[Records from a collection]
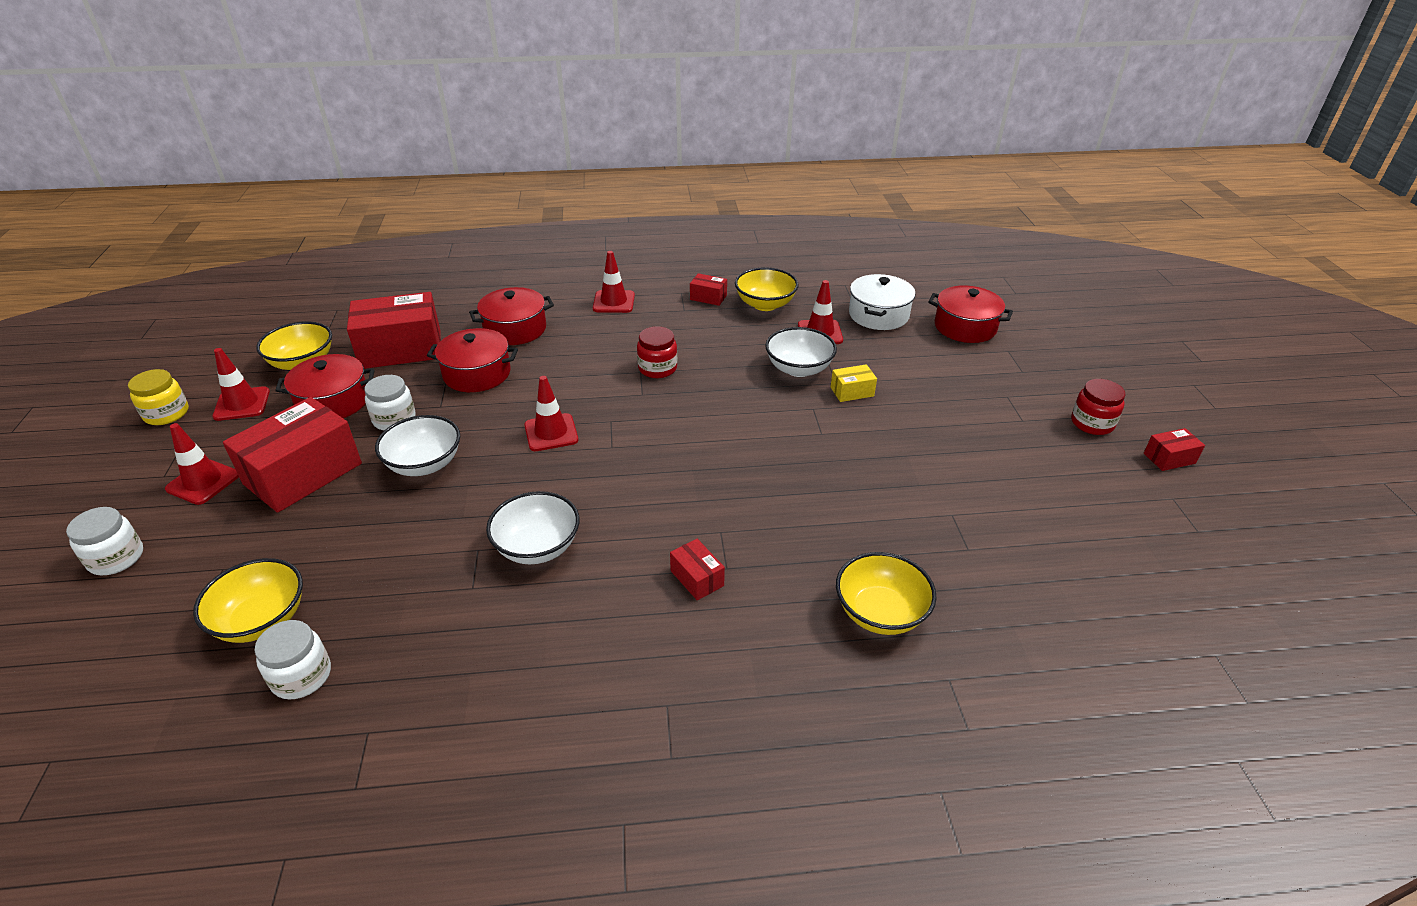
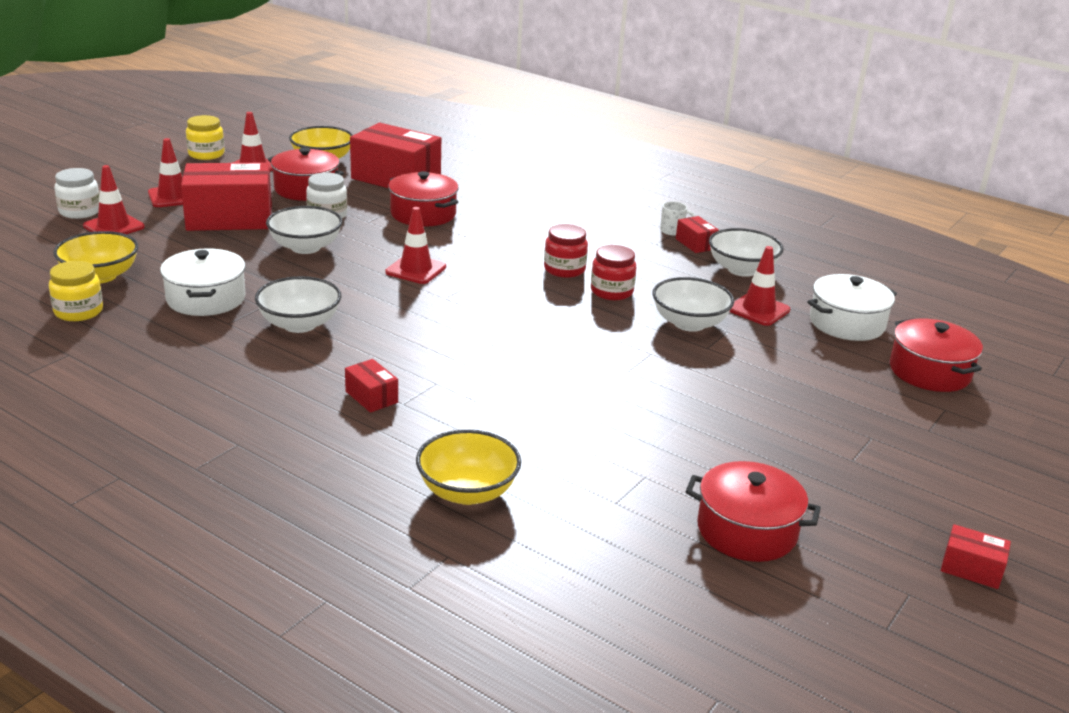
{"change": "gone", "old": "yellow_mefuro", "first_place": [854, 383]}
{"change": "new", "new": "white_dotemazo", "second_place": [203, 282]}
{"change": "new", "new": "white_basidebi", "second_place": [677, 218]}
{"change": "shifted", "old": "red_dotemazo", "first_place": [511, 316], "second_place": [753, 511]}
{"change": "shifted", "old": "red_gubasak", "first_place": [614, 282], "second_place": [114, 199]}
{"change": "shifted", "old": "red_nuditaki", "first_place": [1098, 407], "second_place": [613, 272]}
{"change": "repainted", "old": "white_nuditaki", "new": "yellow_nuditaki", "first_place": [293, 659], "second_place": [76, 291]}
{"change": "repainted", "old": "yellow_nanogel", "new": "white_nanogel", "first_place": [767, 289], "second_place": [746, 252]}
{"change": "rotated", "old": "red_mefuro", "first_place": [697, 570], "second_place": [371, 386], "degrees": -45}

ABOUT THIS EXERCISE: Return all of the records above exactly as written. Omit each picture.

EXERCISE RESPONSE:
{"change": "gone", "old": "yellow_mefuro", "first_place": [854, 383]}
{"change": "new", "new": "white_dotemazo", "second_place": [203, 282]}
{"change": "new", "new": "white_basidebi", "second_place": [677, 218]}
{"change": "shifted", "old": "red_dotemazo", "first_place": [511, 316], "second_place": [753, 511]}
{"change": "shifted", "old": "red_gubasak", "first_place": [614, 282], "second_place": [114, 199]}
{"change": "shifted", "old": "red_nuditaki", "first_place": [1098, 407], "second_place": [613, 272]}
{"change": "repainted", "old": "white_nuditaki", "new": "yellow_nuditaki", "first_place": [293, 659], "second_place": [76, 291]}
{"change": "repainted", "old": "yellow_nanogel", "new": "white_nanogel", "first_place": [767, 289], "second_place": [746, 252]}
{"change": "rotated", "old": "red_mefuro", "first_place": [697, 570], "second_place": [371, 386], "degrees": -45}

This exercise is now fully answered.